[Provided data]
BEGIN
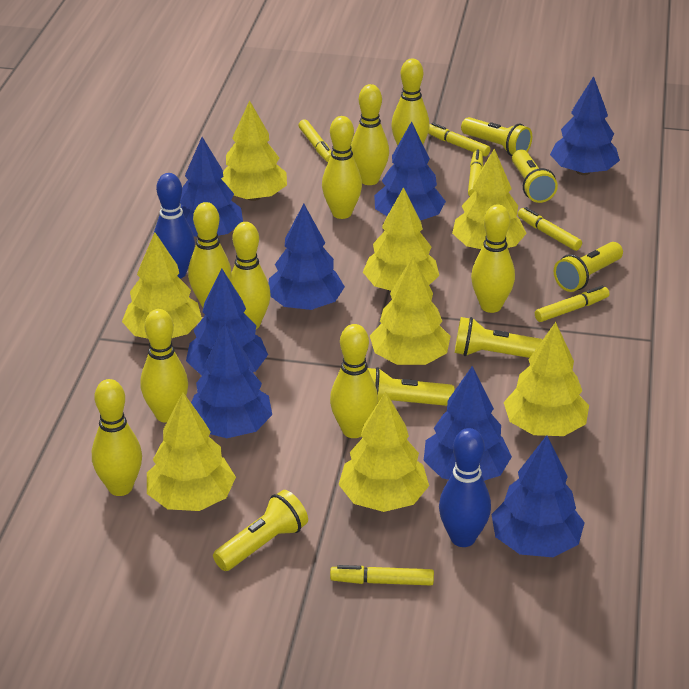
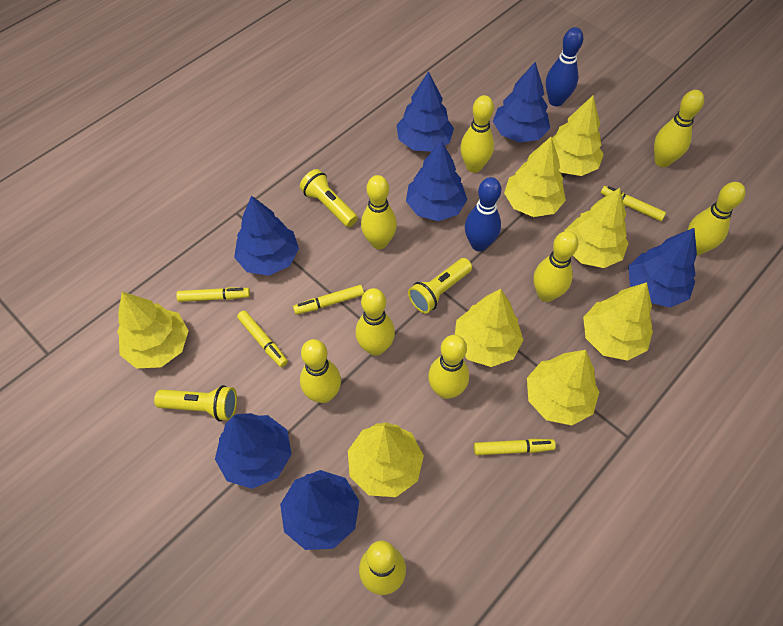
blue tree: 8 -> 7
yellow flashlight: 6 -> 3
yellow marker: 6 -> 5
END
[Task goal] Scan the material above for lines that contain the string "yellow", and copy each such line.

[Expected output]
yellow flashlight: 6 -> 3
yellow marker: 6 -> 5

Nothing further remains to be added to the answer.